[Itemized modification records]
══════════════════════════════
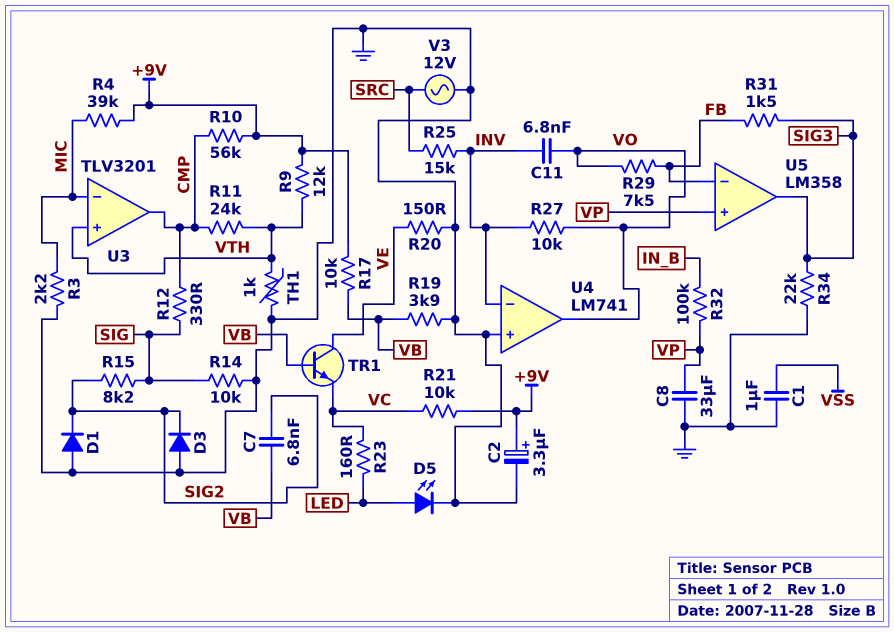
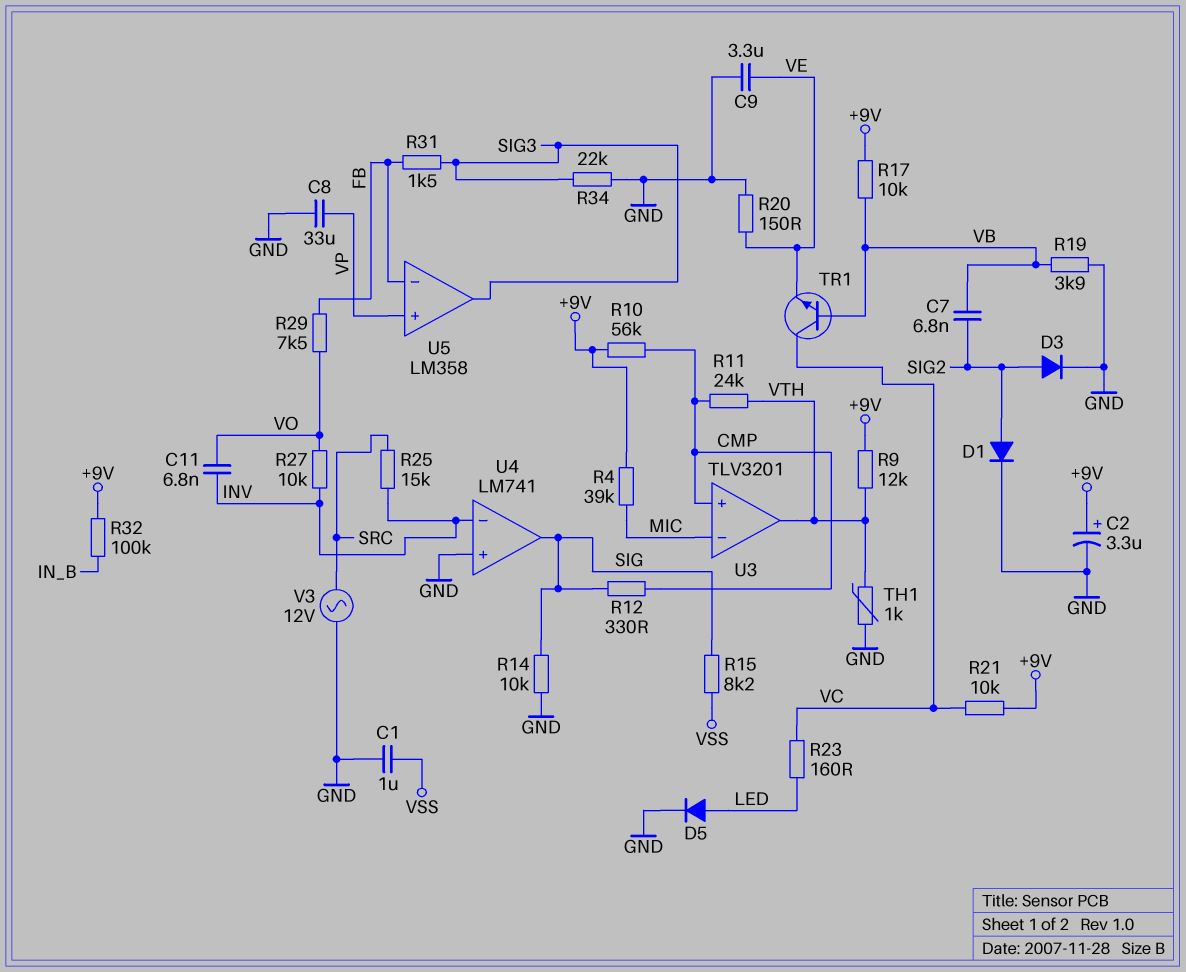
C9: none -> 3.3uF (GND, VE)
D1: diode (A GND, K SIG2) -> diode (A SIG2, K GND)
D3: diode (A GND, K SIG2) -> diode (A SIG2, K GND)
D5: LED (A LED, K GND) -> diode (A LED, K GND)
R3: 2.2k (GND, MIC) -> none
R15: 8.2k (SIG, SIG2) -> 8.2k (SIG, VSS)
R32: 100k (IN_B, VP) -> 100k (+9V, IN_B)
TR1: NPN (B VB, C VE, E VC) -> NPN (B VB, C VC, E VE)
U3 pin in+: VTH -> CMP
U3 pin out: CMP -> VTH
U4 pin out: VO -> SIG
══════════════════════════════
* **Exercise details**:
All lines that contain the word "diode" must be copied from the records above.

* **Expected answer**:
D1: diode (A GND, K SIG2) -> diode (A SIG2, K GND)
D3: diode (A GND, K SIG2) -> diode (A SIG2, K GND)
D5: LED (A LED, K GND) -> diode (A LED, K GND)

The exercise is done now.